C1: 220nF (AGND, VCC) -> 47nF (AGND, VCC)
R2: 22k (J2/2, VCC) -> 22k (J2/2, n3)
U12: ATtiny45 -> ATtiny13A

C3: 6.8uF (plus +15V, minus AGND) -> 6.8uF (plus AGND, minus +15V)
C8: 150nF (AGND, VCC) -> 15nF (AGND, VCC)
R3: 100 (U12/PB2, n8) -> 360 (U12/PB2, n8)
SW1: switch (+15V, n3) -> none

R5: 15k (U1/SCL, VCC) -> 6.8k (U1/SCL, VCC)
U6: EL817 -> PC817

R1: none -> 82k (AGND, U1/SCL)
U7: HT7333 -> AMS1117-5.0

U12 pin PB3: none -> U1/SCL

_ _ _ _ _ _ _

» **YOUR GOAL**: Copy the lines of the listing exactly. Skip none.

» **ANSWER BOX**:
C1: 220nF (AGND, VCC) -> 47nF (AGND, VCC)
R2: 22k (J2/2, VCC) -> 22k (J2/2, n3)
U12: ATtiny45 -> ATtiny13A

C3: 6.8uF (plus +15V, minus AGND) -> 6.8uF (plus AGND, minus +15V)
C8: 150nF (AGND, VCC) -> 15nF (AGND, VCC)
R3: 100 (U12/PB2, n8) -> 360 (U12/PB2, n8)
SW1: switch (+15V, n3) -> none

R5: 15k (U1/SCL, VCC) -> 6.8k (U1/SCL, VCC)
U6: EL817 -> PC817

R1: none -> 82k (AGND, U1/SCL)
U7: HT7333 -> AMS1117-5.0

U12 pin PB3: none -> U1/SCL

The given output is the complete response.